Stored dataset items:
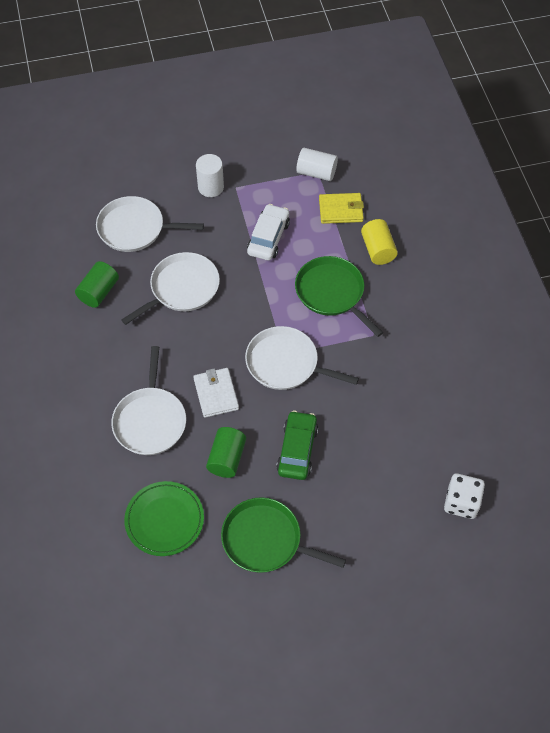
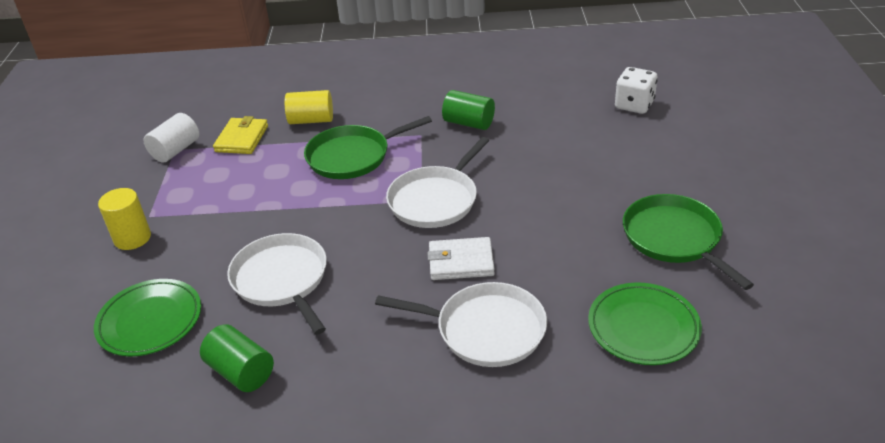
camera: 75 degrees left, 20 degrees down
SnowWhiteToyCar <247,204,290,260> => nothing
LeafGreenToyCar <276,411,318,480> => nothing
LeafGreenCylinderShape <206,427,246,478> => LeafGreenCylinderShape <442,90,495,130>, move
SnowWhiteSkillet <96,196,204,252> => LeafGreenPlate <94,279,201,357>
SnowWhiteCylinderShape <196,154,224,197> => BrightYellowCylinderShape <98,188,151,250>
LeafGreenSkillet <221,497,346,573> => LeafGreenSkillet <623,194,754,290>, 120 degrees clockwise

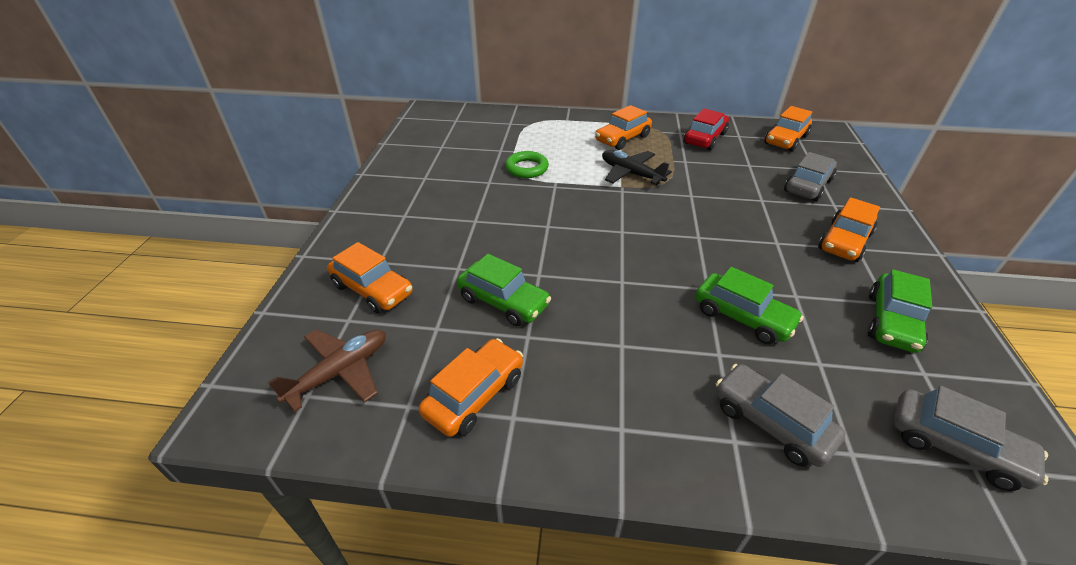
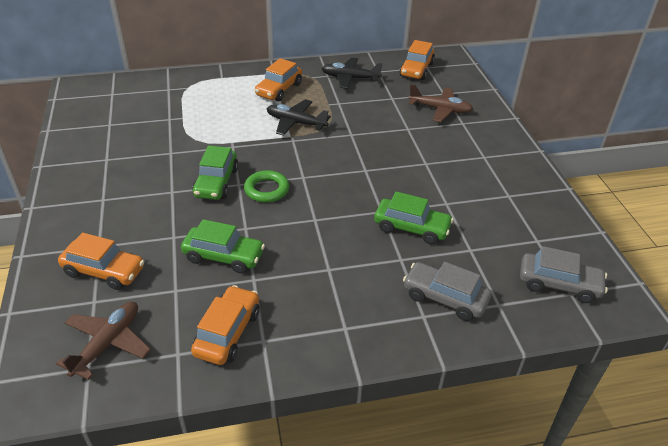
camera: 20 degrees left, 0 degrees up
OrangeColouredToyCar <818,197,880,262> => nothing
LeafGreenHoop <505,151,549,178> => LeafGreenHoop <244,170,289,203>, move
LeafGreenToyCar <868,269,932,353> => LeafGreenToyCar <192,146,239,200>, move
RedToyCar <684,108,729,150> => EbonyAeroplane <321,58,383,89>
GreyToyCar <784,152,837,201> => BrownAeroplane <409,84,473,122>

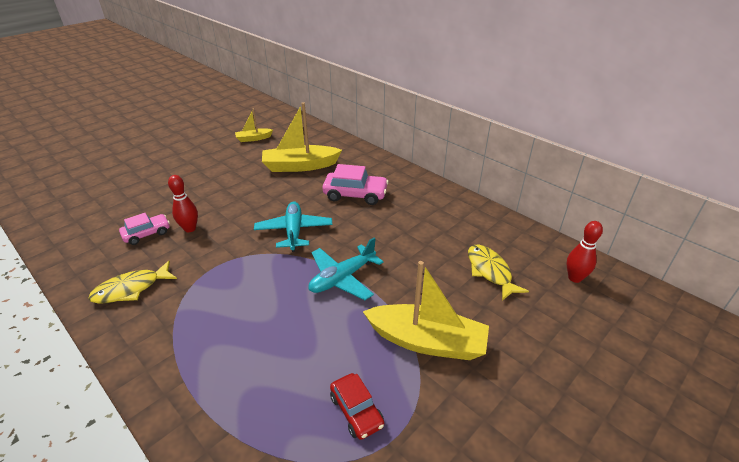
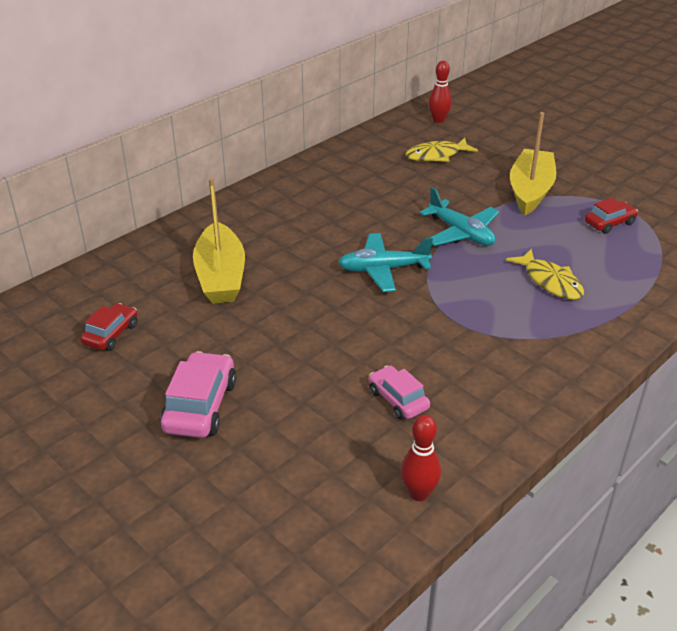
camera: 90 degrees left, 0 degrees up
BrightYellowFishFigure <88,261,177,304> => BrightYellowFishFigure <506,249,584,300>, move
RedBowlingPin <168,175,198,232> => RedBowlingPin <401,415,441,501>, move
RosePinkToyCar <322,164,389,205> => RosePinkToyCar <160,351,236,438>, move
BrightYellowSailboat <235,109,273,142> => RedToyCar <81,303,137,351>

**About this task:** In the answer, the lines from the one containing "LeafGreenToyCar <868,269,932,353> =>" to the end of the records above must be written out exactly, both ends included; the pictures must not appear.

**Result of the task:**
LeafGreenToyCar <868,269,932,353> => LeafGreenToyCar <192,146,239,200>, move
RedToyCar <684,108,729,150> => EbonyAeroplane <321,58,383,89>
GreyToyCar <784,152,837,201> => BrownAeroplane <409,84,473,122>

camera: 90 degrees left, 0 degrees up
BrightYellowFishFigure <88,261,177,304> => BrightYellowFishFigure <506,249,584,300>, move
RedBowlingPin <168,175,198,232> => RedBowlingPin <401,415,441,501>, move
RosePinkToyCar <322,164,389,205> => RosePinkToyCar <160,351,236,438>, move
BrightYellowSailboat <235,109,273,142> => RedToyCar <81,303,137,351>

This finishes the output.